Only the lines containing "green" should appear in the answer, copied from the listing below.

━━━━━━

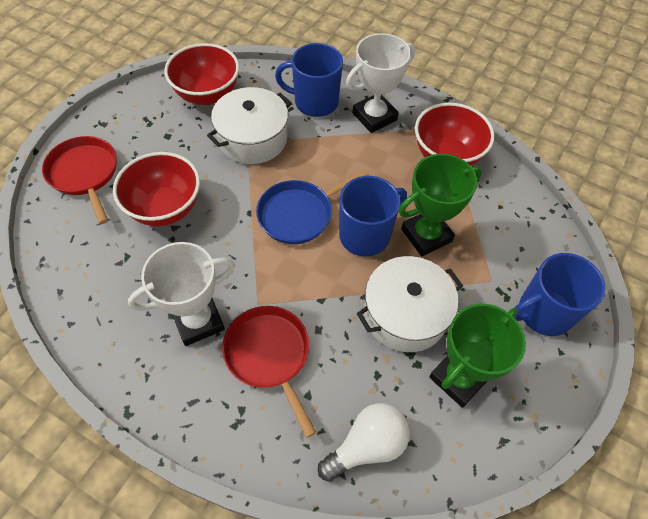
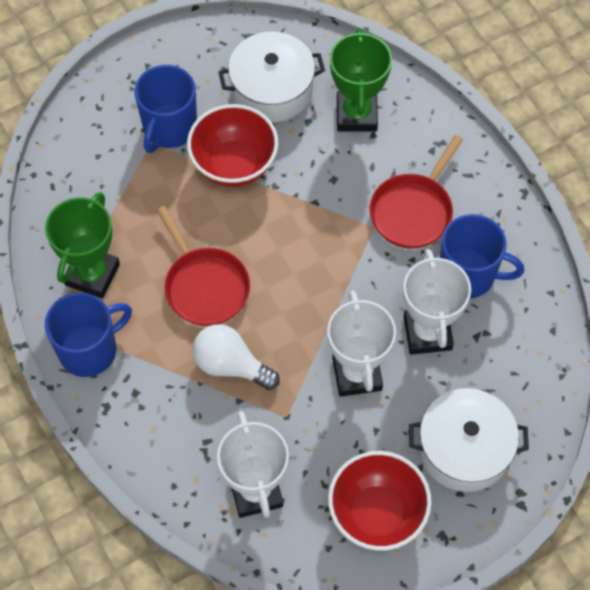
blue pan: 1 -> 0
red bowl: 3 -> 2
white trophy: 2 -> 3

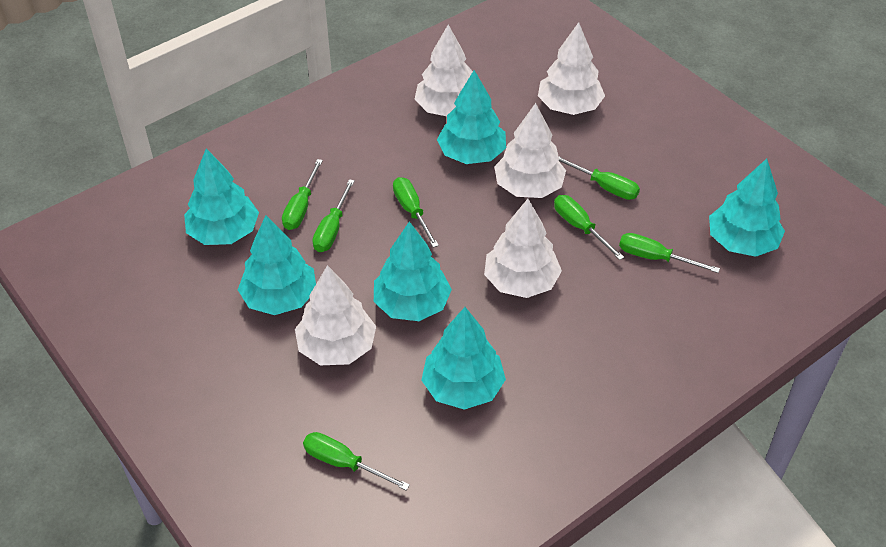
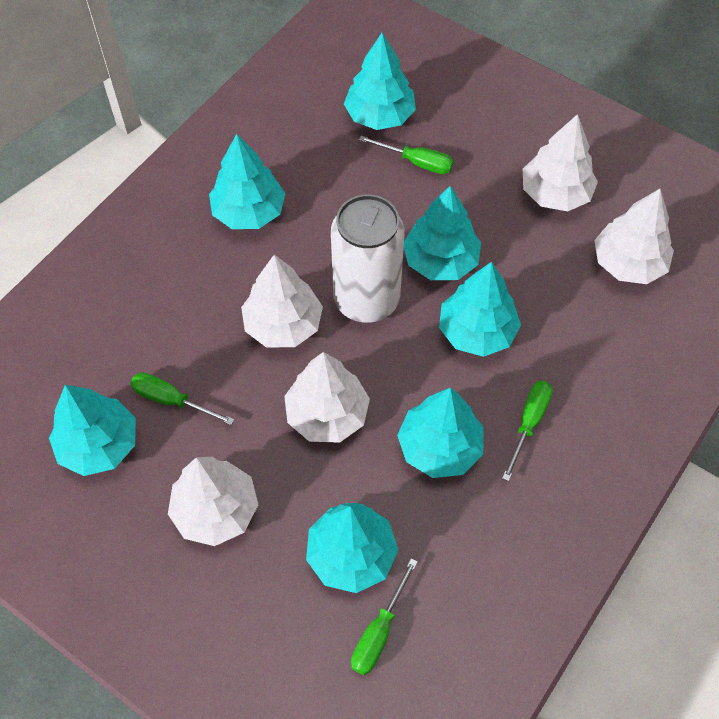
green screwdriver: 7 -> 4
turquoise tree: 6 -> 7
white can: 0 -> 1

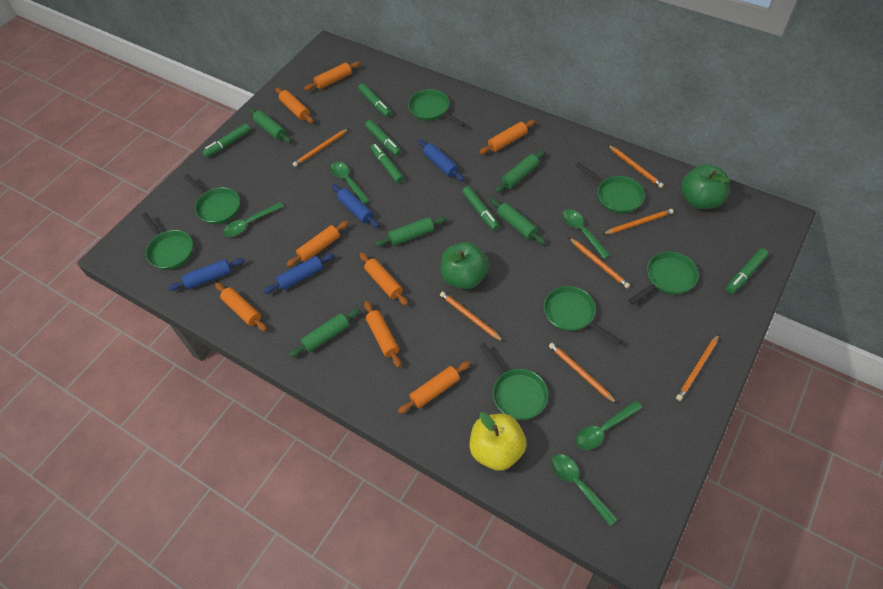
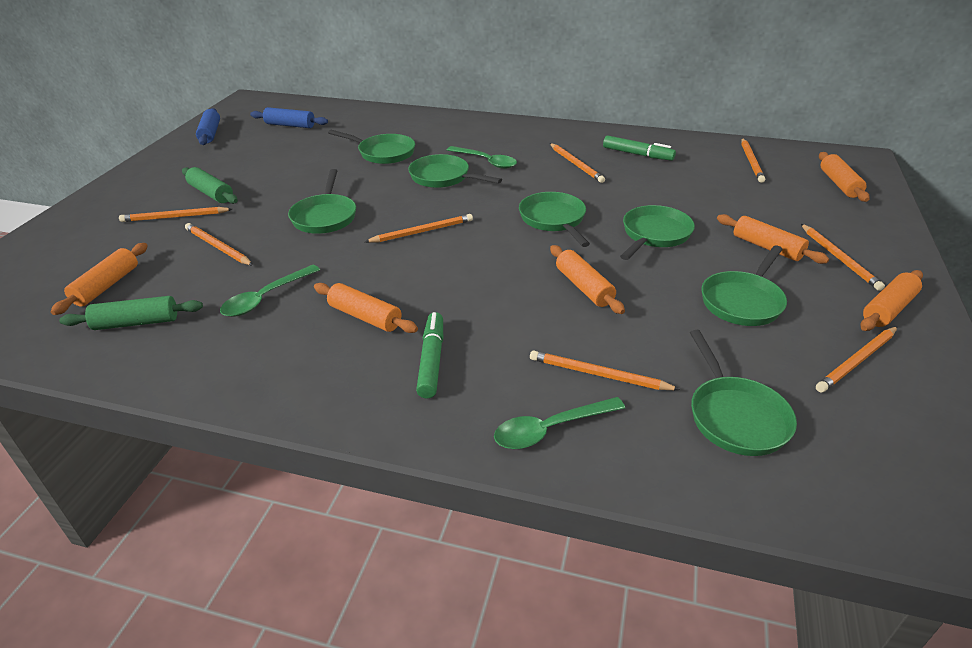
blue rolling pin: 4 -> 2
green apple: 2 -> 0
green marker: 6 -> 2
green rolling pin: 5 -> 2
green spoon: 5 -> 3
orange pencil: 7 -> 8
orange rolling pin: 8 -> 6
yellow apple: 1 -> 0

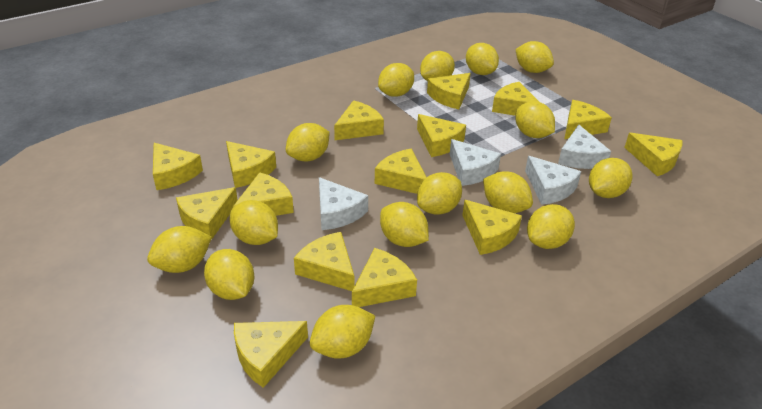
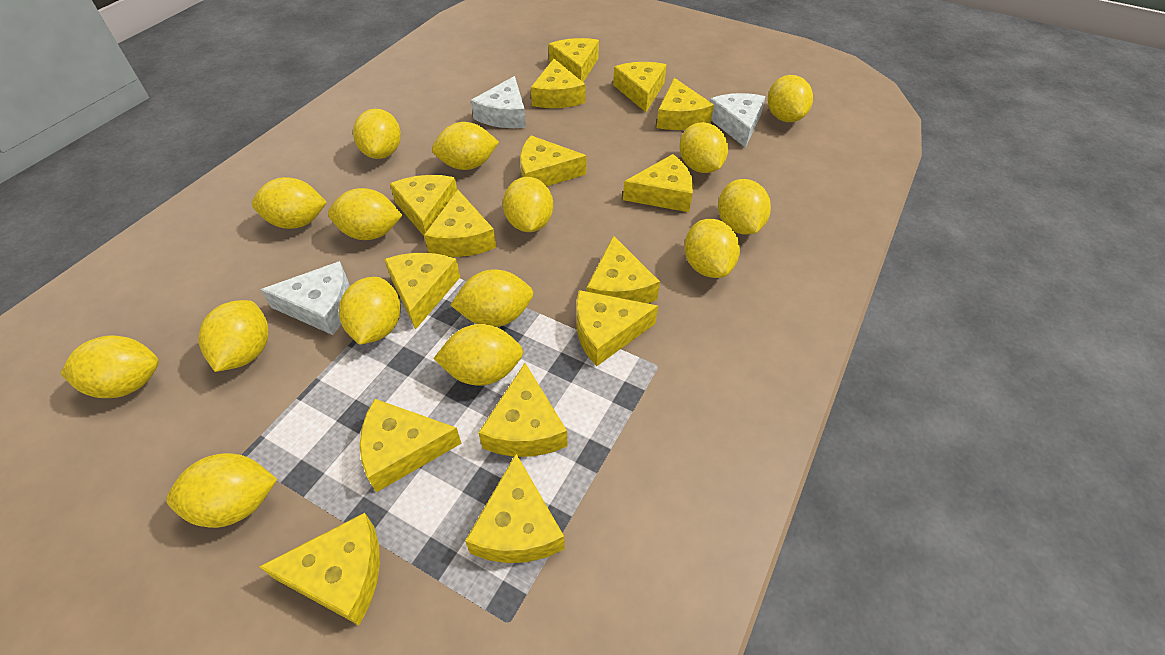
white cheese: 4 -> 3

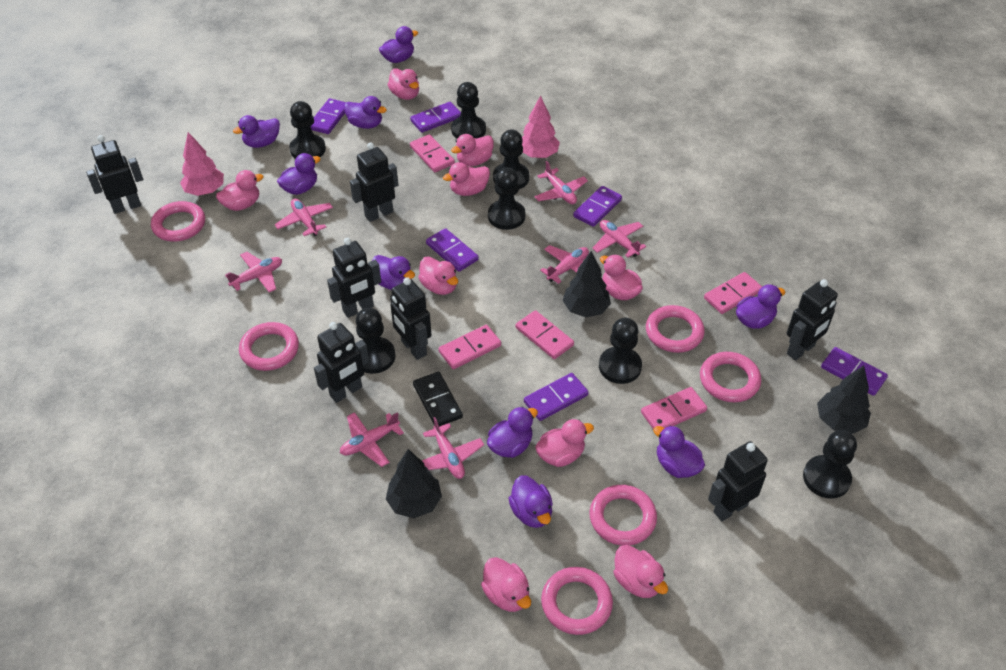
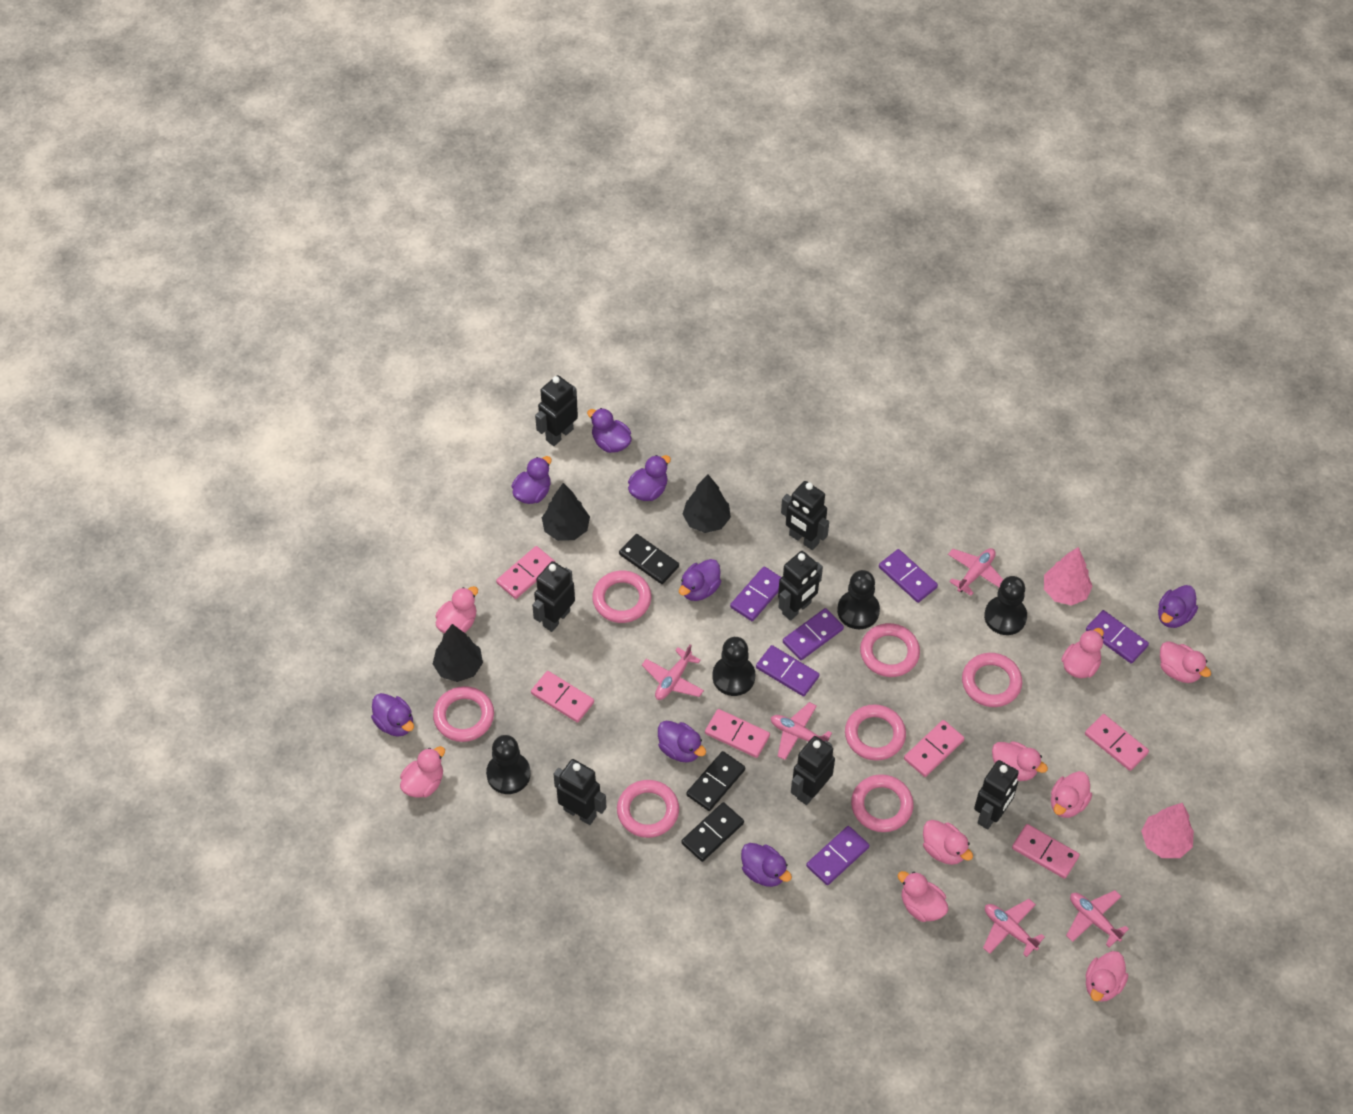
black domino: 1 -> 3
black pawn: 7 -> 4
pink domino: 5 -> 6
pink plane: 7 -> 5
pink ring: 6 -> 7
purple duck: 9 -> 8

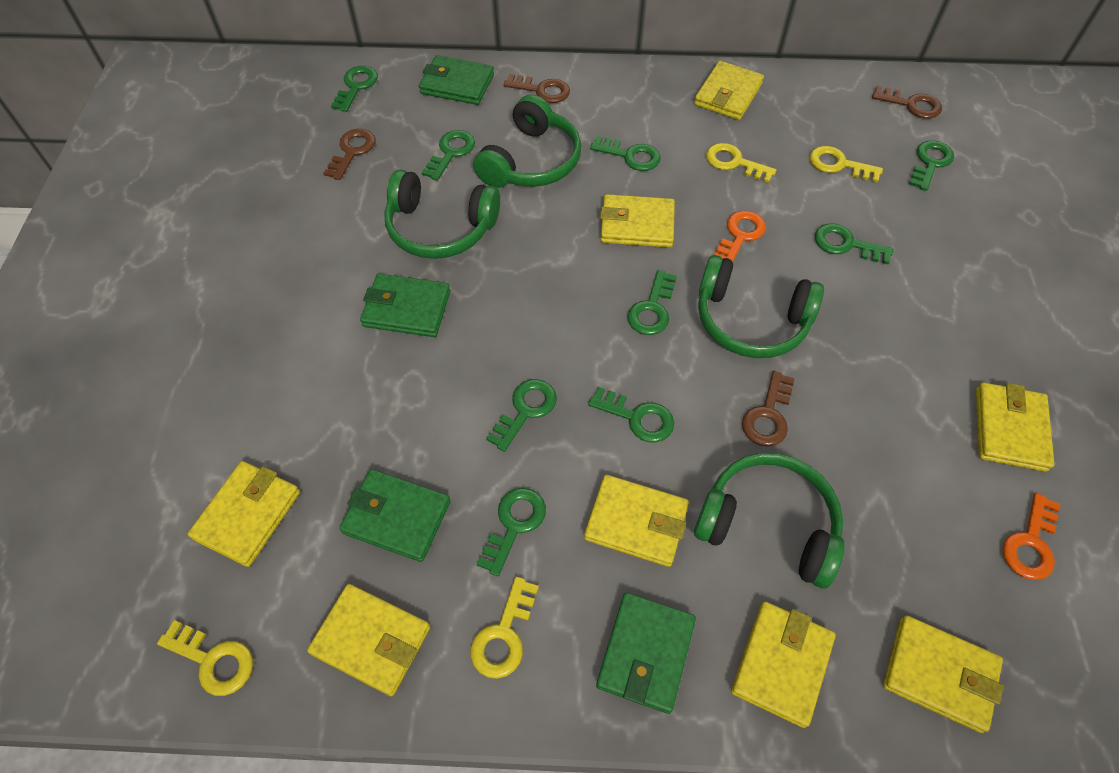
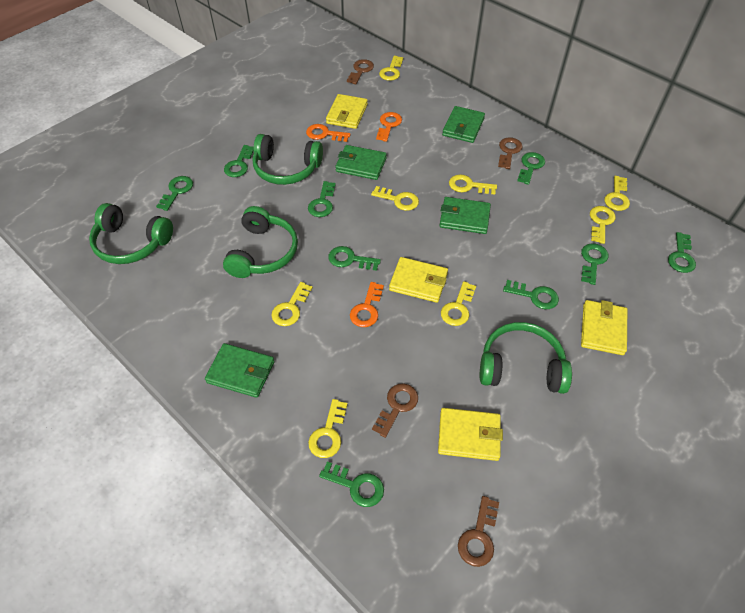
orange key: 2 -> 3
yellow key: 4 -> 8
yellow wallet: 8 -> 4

━━━━━━

(Expected answer):
green screwdriver: 7 -> 4
green apple: 2 -> 0
green marker: 6 -> 2
green rolling pin: 5 -> 2
green spoon: 5 -> 3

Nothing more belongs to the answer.